Exercise prompt: Go through the entries below and print, exactly, the lines starting at the one with "(61, 370) = (523, 162): purple book -> none" and ending at the one with "(803, 201) = (283, 420): orange", keeping both ends and no others.

##### Given data #####

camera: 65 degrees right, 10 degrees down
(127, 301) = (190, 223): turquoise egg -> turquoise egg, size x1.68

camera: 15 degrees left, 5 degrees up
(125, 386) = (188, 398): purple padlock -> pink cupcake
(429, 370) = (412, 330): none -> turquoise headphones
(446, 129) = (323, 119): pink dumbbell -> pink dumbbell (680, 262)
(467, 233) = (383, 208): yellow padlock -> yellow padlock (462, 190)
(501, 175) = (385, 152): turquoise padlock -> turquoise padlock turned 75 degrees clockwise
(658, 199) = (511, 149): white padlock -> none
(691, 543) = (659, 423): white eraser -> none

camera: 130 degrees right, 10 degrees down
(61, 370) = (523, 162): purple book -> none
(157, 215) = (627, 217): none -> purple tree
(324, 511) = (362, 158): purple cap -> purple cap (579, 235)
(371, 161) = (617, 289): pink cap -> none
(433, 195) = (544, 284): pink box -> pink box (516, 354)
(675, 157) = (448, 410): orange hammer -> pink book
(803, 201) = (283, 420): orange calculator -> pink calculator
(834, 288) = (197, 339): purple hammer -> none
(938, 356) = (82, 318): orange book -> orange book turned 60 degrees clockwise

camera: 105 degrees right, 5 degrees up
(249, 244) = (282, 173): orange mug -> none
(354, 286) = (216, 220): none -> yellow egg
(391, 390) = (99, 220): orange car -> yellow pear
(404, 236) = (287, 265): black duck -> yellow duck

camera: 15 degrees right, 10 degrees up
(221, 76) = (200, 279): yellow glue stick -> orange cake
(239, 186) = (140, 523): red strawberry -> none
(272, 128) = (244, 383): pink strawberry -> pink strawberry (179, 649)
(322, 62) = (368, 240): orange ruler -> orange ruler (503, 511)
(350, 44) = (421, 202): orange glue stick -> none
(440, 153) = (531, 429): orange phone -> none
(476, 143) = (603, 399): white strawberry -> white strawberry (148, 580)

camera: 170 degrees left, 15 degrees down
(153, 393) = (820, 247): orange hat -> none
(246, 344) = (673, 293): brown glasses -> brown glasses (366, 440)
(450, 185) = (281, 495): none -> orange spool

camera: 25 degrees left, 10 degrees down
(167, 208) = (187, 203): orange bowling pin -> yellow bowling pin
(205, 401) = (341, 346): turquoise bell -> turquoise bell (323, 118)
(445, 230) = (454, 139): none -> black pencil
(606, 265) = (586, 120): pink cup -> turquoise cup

#####

Worked solution:
(61, 370) = (523, 162): purple book -> none
(157, 215) = (627, 217): none -> purple tree
(324, 511) = (362, 158): purple cap -> purple cap (579, 235)
(371, 161) = (617, 289): pink cap -> none
(433, 195) = (544, 284): pink box -> pink box (516, 354)
(675, 157) = (448, 410): orange hammer -> pink book
(803, 201) = (283, 420): orange calculator -> pink calculator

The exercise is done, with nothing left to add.